* _TASK DATA_

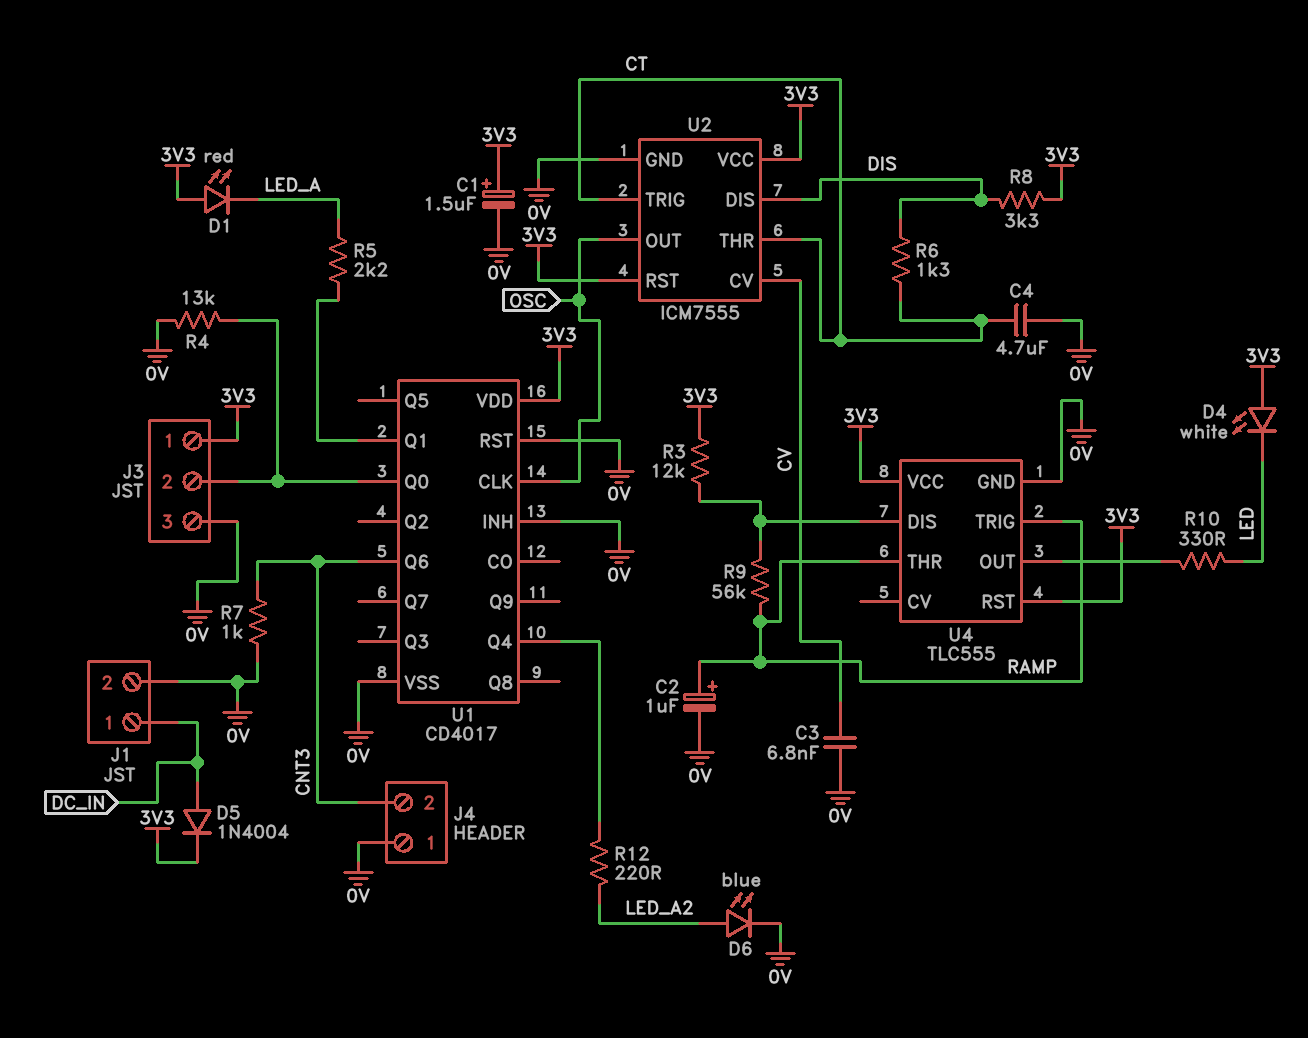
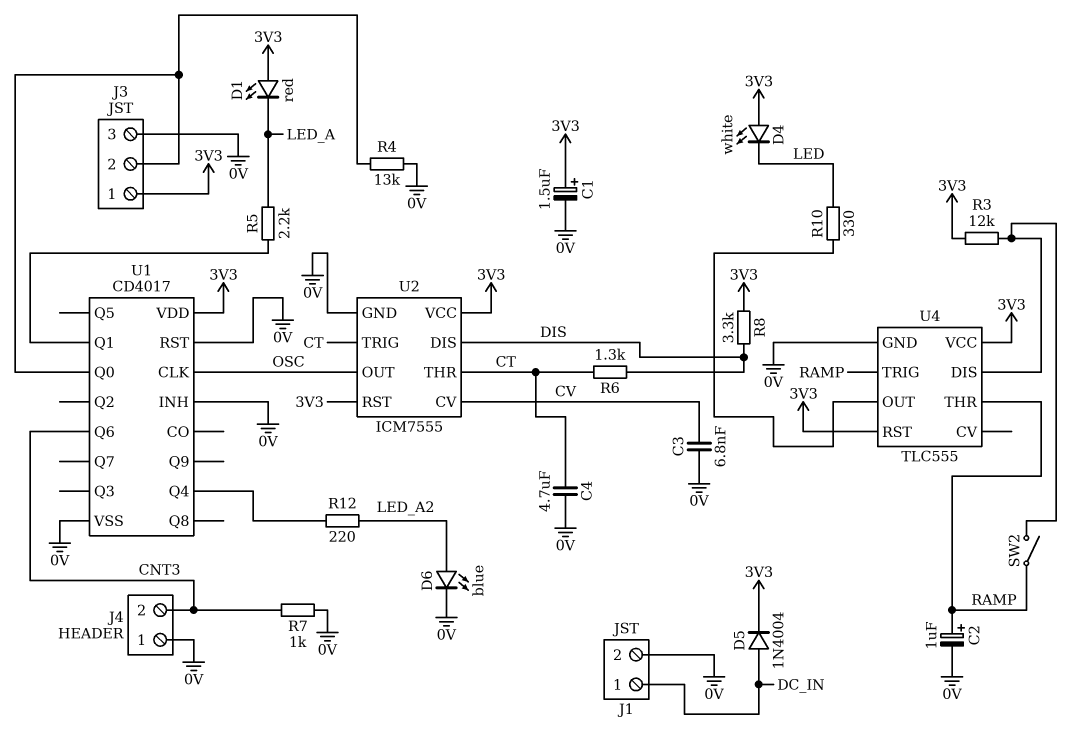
R9: 56k (RAMP, U4/DIS) -> none
SW2: none -> switch (RAMP, U4/DIS)

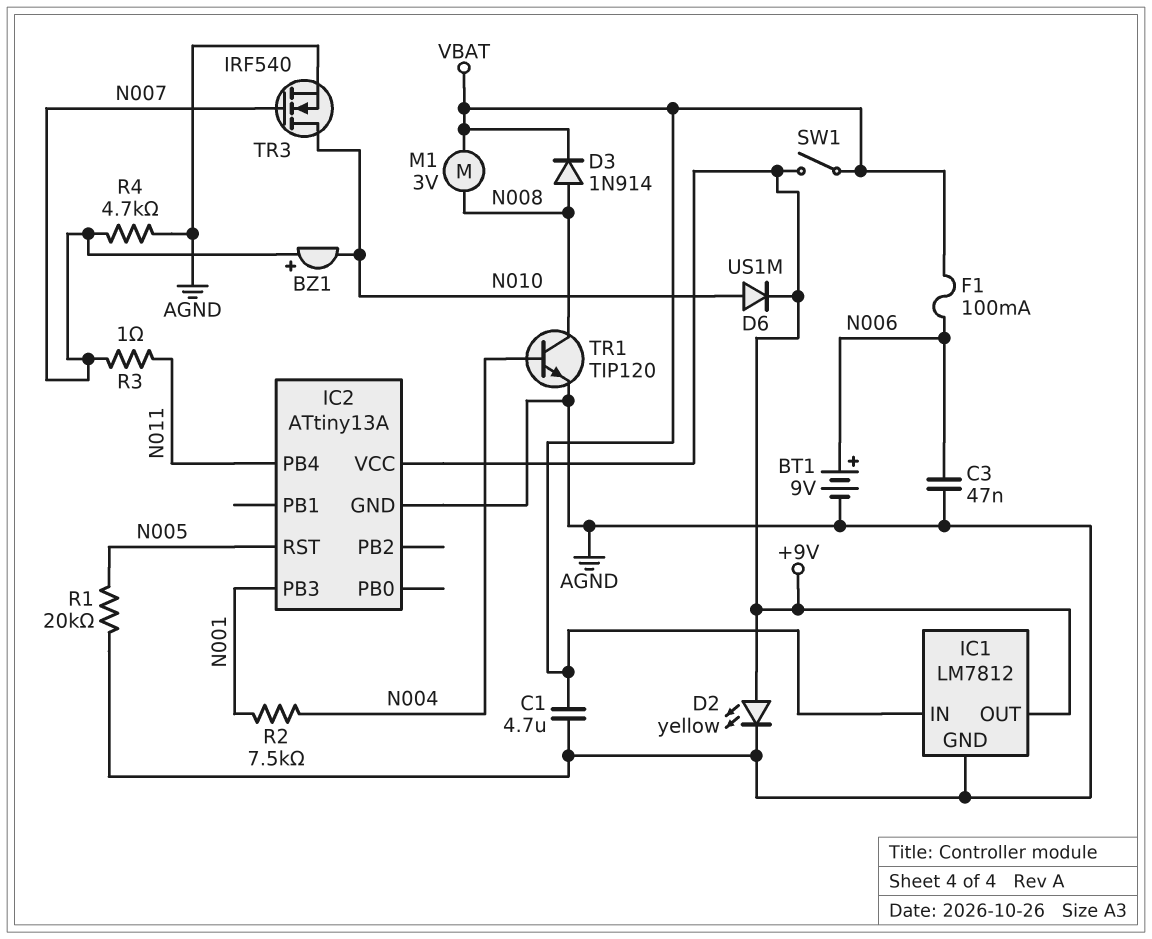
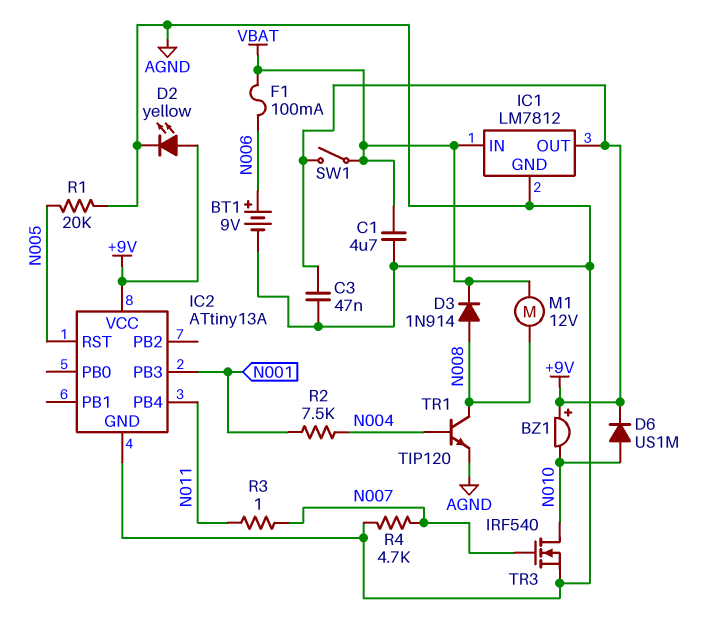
BZ1: buzzer (plus N007, minus N010) -> buzzer (plus +9V, minus N010)
C3: 47nF (AGND, N006) -> 47nF (+9V, AGND)
M1: motor 3V (N008, VBAT) -> motor 12V (N008, VBAT)

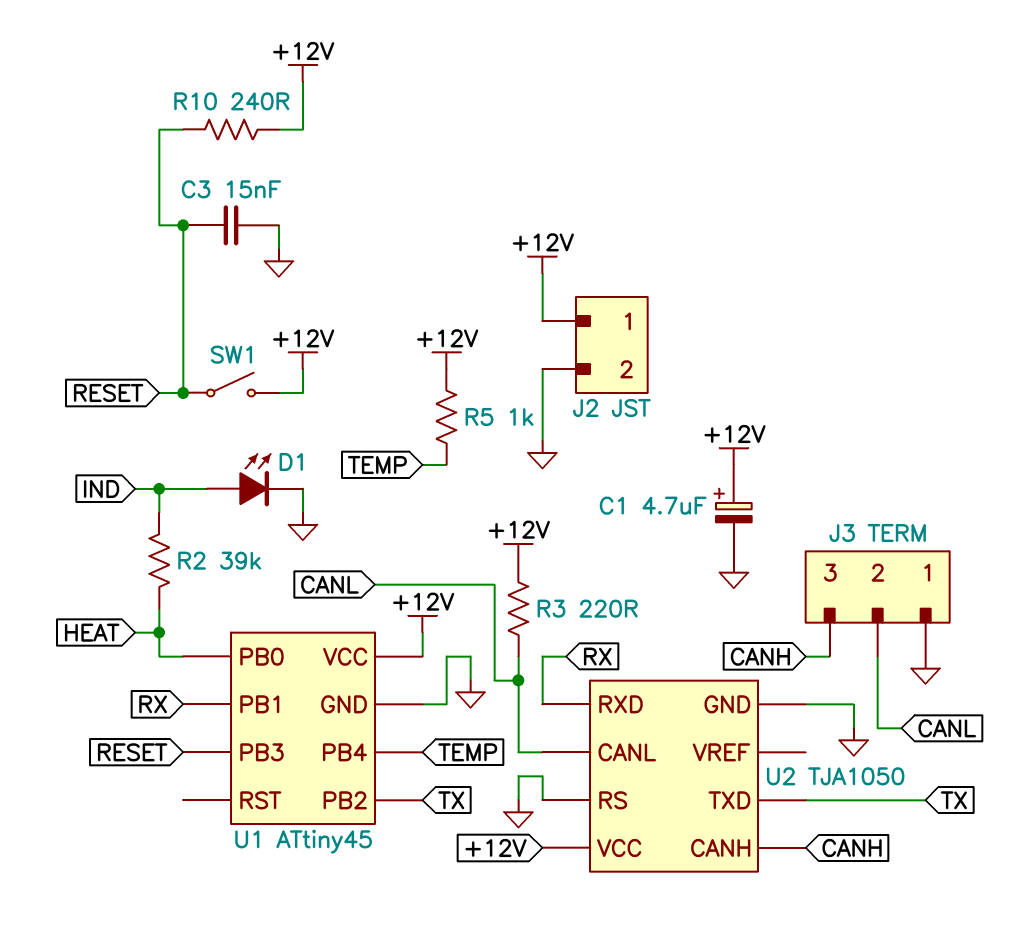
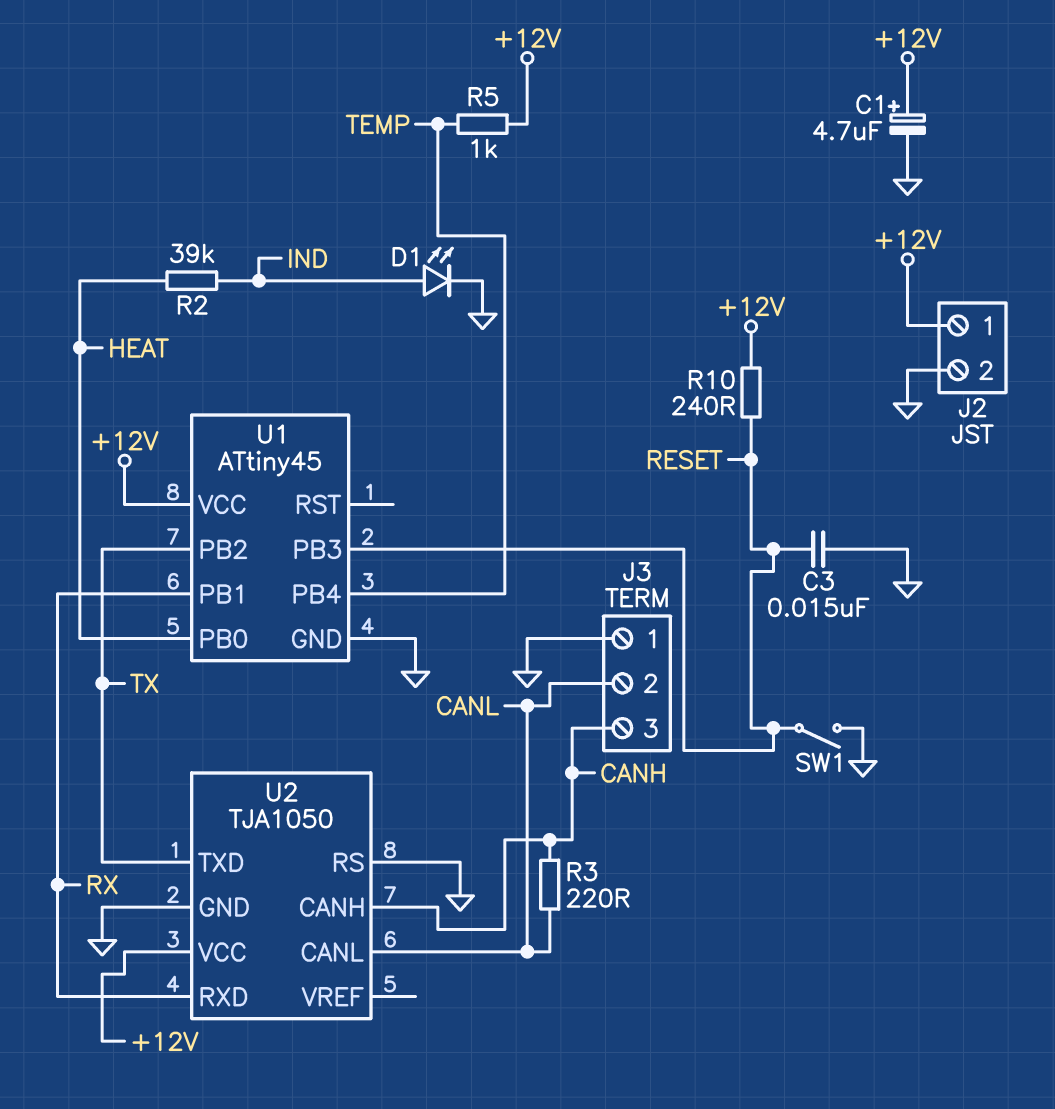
R3: 220 (+12V, CANL) -> 220 (CANH, CANL)
SW1: switch (+12V, RESET) -> switch (GND, RESET)

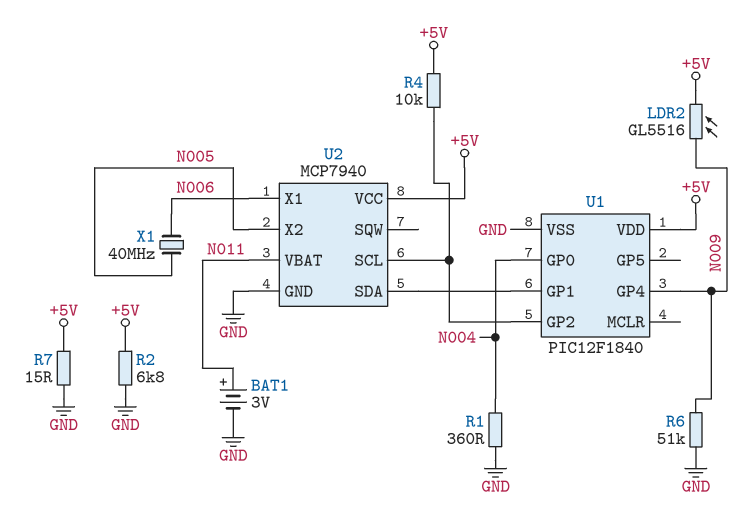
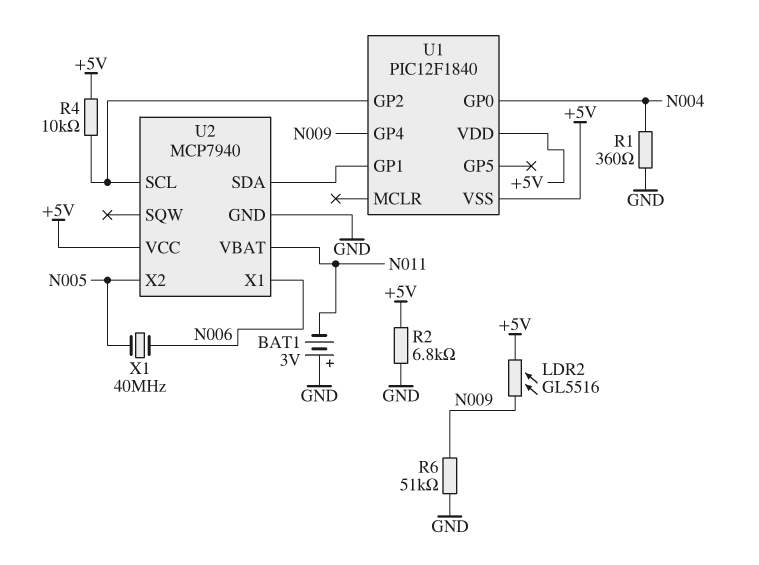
BAT1: 3V (plus N011, minus GND) -> 3V (plus GND, minus N011)
R7: 15 (+5V, GND) -> none
U1 pin VSS: GND -> +5V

* _WHAT IS EXPECTED_
Retype the data above verbatim, minus images.

* _SOLUTION TO THE PROBLEM_
R9: 56k (RAMP, U4/DIS) -> none
SW2: none -> switch (RAMP, U4/DIS)

BZ1: buzzer (plus N007, minus N010) -> buzzer (plus +9V, minus N010)
C3: 47nF (AGND, N006) -> 47nF (+9V, AGND)
M1: motor 3V (N008, VBAT) -> motor 12V (N008, VBAT)

R3: 220 (+12V, CANL) -> 220 (CANH, CANL)
SW1: switch (+12V, RESET) -> switch (GND, RESET)

BAT1: 3V (plus N011, minus GND) -> 3V (plus GND, minus N011)
R7: 15 (+5V, GND) -> none
U1 pin VSS: GND -> +5V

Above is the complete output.